### WHAT THE EXERCISE ASKS
How many lines in the data below contain the string "green"? Answer with the number only.

[[ EXTRACTED RECORDS open ]]

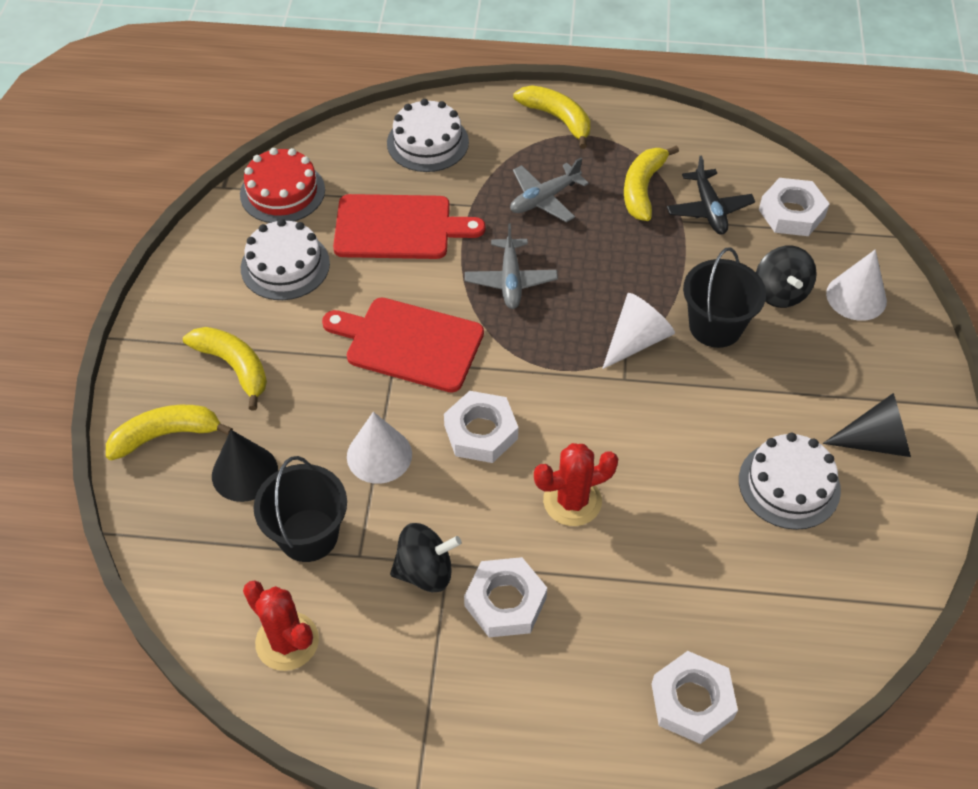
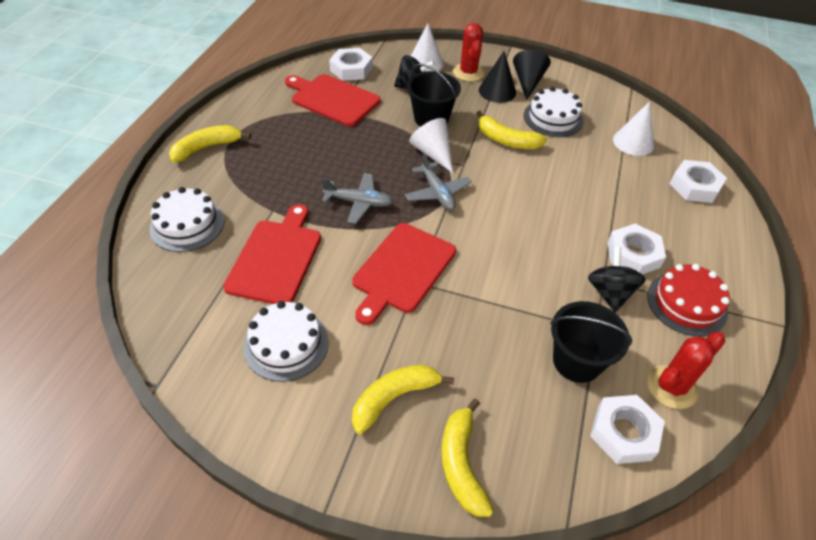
camera: 80 degrees left, 5 degrees down
(245, 472) = (512, 401): black cone -> black cone (497, 91)
(282, 192) = (191, 335): red cake -> red cake (686, 303)
(379, 455) = (506, 305): white cone -> white cone (633, 142)
(481, 432) = (494, 243): white nut -> white nut (624, 433)
(544, 199) = (286, 170): grey plane -> grey plane (437, 193)
(572, 501) = (557, 208): red cactus -> red cactus (468, 72)
(643, 189) = (300, 122): yellow banana -> yellow banana (506, 140)
(709, 209) = (333, 99): black plane -> red cutting board

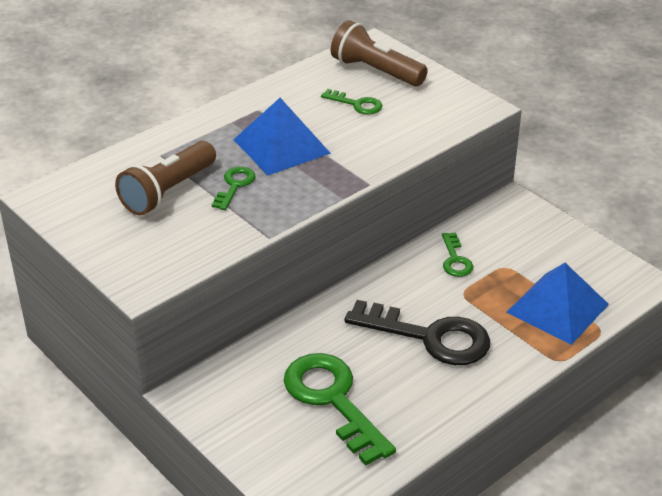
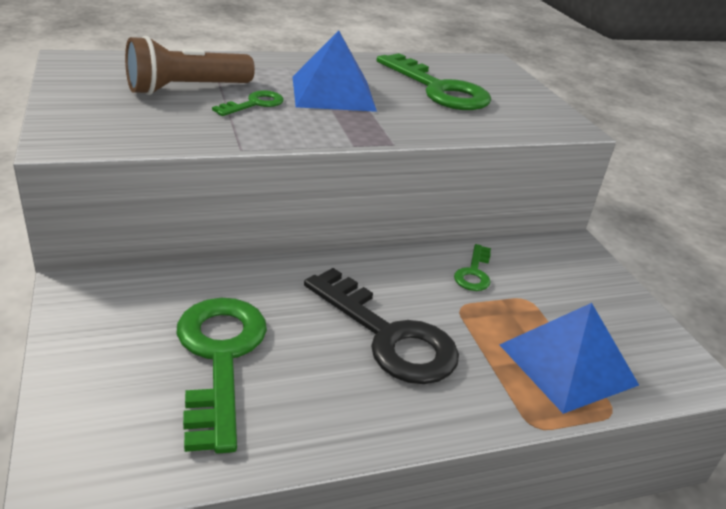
camera: 20 degrees right, 5 degrees down
(356, 104) = (438, 89): green key -> green key, size x2.05
(376, 71) = (478, 75): brown flashlight -> none

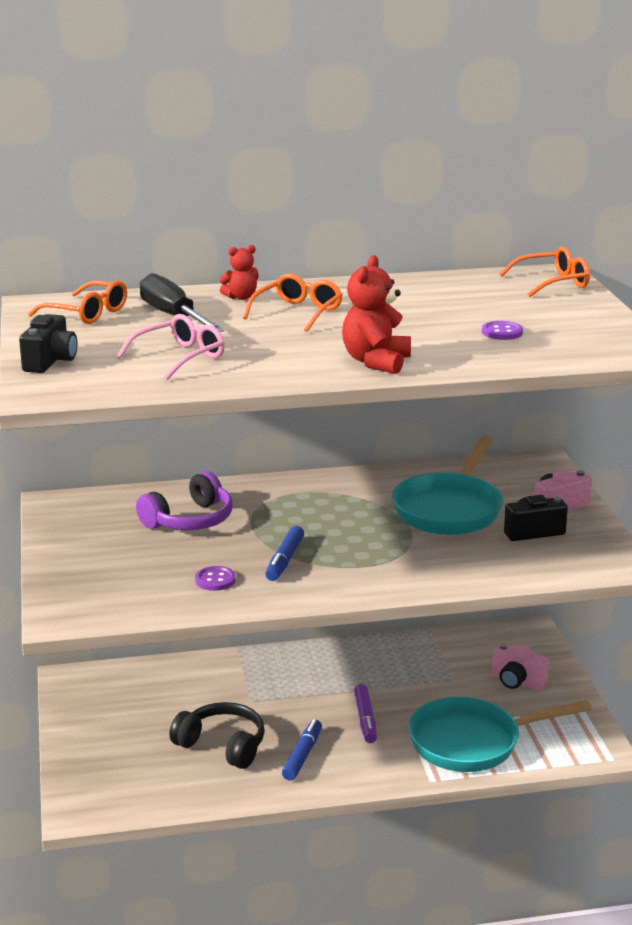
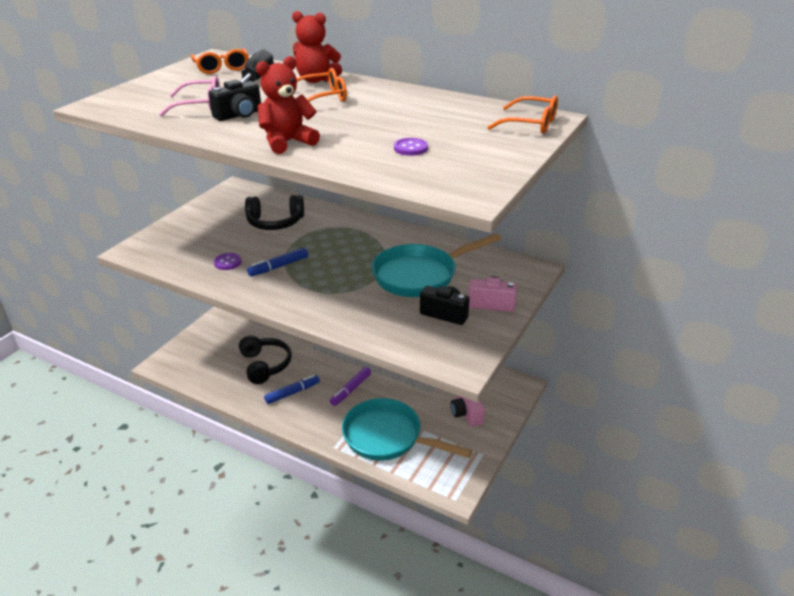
camera: 40 degrees right, 10 degrees up
(50, 361) = (141, 89): black camera -> black camera (239, 115)
(190, 520) = (275, 222): purple headphones -> black headphones
(241, 297) = (316, 80): red teddy bear -> red teddy bear, size x1.69

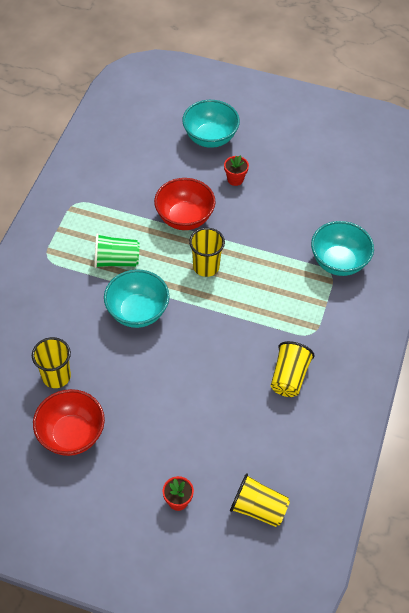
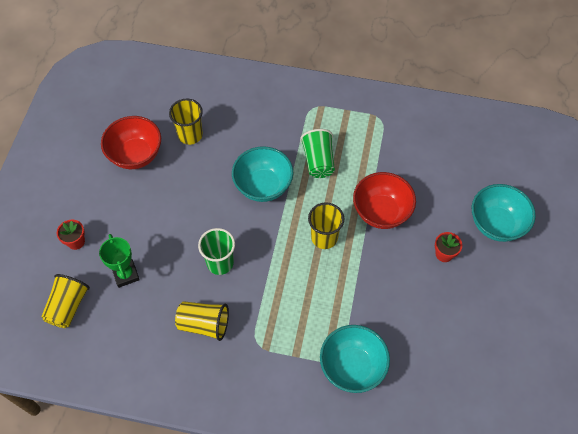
camera: 85 degrees right, 5 degrees up
(222, 358) = (220, 263): none -> green cup
(226, 448) = (126, 274): none -> green trophy

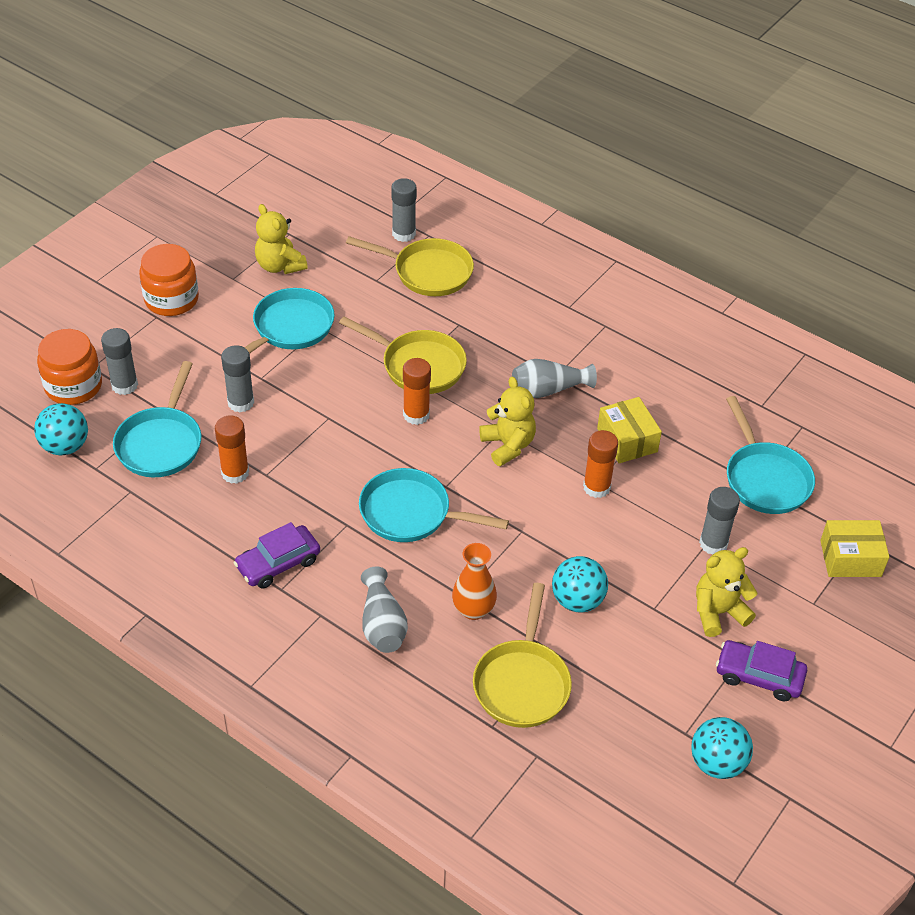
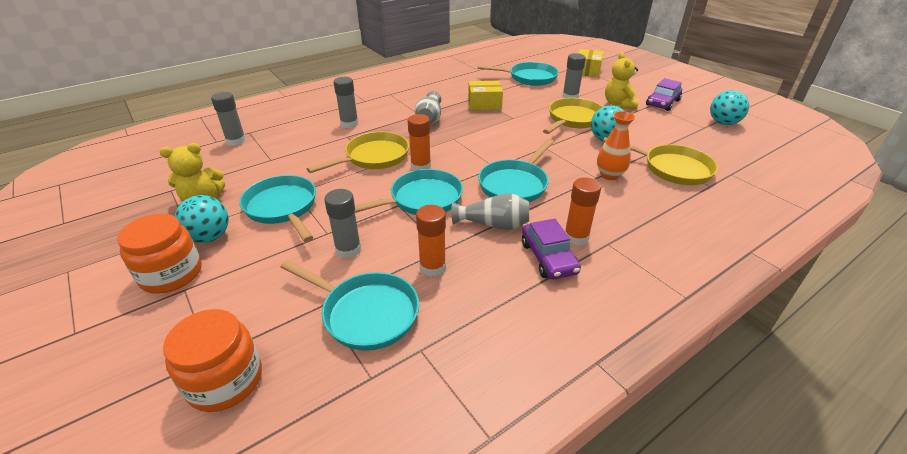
camera: 70 degrees left, 10 degrees down
(65, 446) = (318, 404): turquoise ball -> turquoise ball (209, 237)
(124, 385) = (261, 331): grey glue stick -> grey glue stick (349, 124)
(345, 434) = (422, 200): none -> turquoise pan
(382, 624) = (620, 215): grey vase -> grey vase (493, 224)
(428, 272) = (285, 139): yellow pan -> yellow pan (573, 119)
(508, 445) = (469, 139): yellow teddy bear -> none
(596, 487) = (517, 118): orange glue stick -> orange glue stick (576, 237)

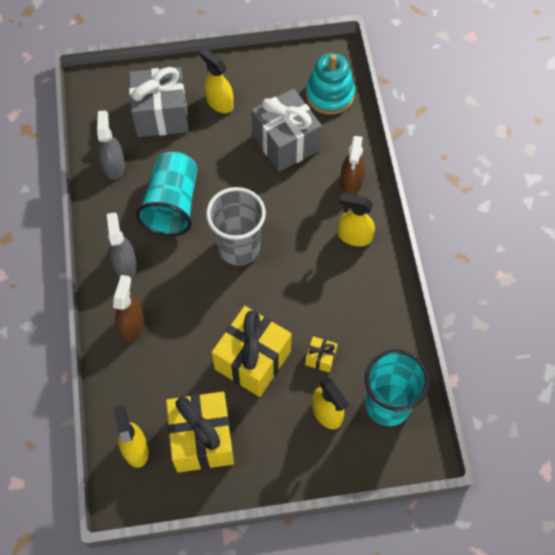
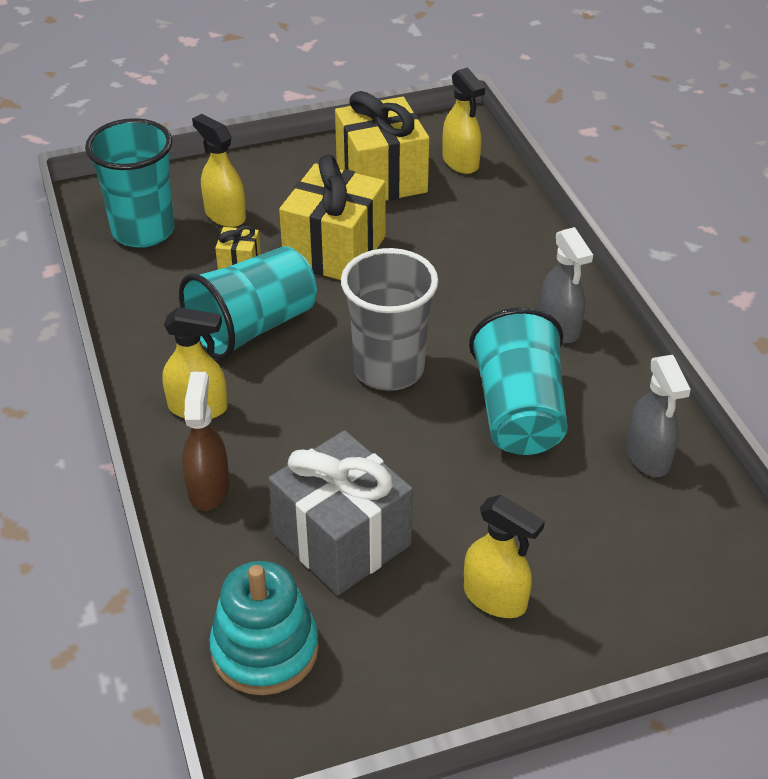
camera: 170 degrees right, 20 degrees down
(132, 325) = (517, 265): brown spray bottle -> none
(161, 115) = (603, 557): grey gift -> none
(317, 295) = (252, 327): none -> turquoise cup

[[ EXTRACTED RECORDS closed ]]

### TASK ANSWER
3